(WHAT IS REQUIRED)
Read the lines below. Copy out any that hold the string "degrees".

(STUDY MATERIAL)
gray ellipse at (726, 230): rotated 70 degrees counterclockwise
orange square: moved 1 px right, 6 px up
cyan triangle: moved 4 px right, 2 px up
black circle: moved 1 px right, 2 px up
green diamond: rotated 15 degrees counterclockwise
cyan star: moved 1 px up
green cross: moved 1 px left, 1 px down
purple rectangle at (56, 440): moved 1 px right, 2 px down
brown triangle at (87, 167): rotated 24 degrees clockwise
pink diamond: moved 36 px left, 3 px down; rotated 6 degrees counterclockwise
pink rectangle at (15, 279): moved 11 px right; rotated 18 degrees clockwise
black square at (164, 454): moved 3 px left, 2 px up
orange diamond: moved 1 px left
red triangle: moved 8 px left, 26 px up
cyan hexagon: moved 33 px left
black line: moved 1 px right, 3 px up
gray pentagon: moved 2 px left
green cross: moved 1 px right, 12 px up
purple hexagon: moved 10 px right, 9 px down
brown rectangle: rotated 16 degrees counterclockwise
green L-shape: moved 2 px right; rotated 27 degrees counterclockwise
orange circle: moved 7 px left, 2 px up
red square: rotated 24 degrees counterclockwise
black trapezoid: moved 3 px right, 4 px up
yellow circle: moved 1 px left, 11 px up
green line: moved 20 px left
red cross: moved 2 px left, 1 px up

(EXPECTED ANSWER)
gray ellipse at (726, 230): rotated 70 degrees counterclockwise
green diamond: rotated 15 degrees counterclockwise
brown triangle at (87, 167): rotated 24 degrees clockwise
pink diamond: moved 36 px left, 3 px down; rotated 6 degrees counterclockwise
pink rectangle at (15, 279): moved 11 px right; rotated 18 degrees clockwise
brown rectangle: rotated 16 degrees counterclockwise
green L-shape: moved 2 px right; rotated 27 degrees counterclockwise
red square: rotated 24 degrees counterclockwise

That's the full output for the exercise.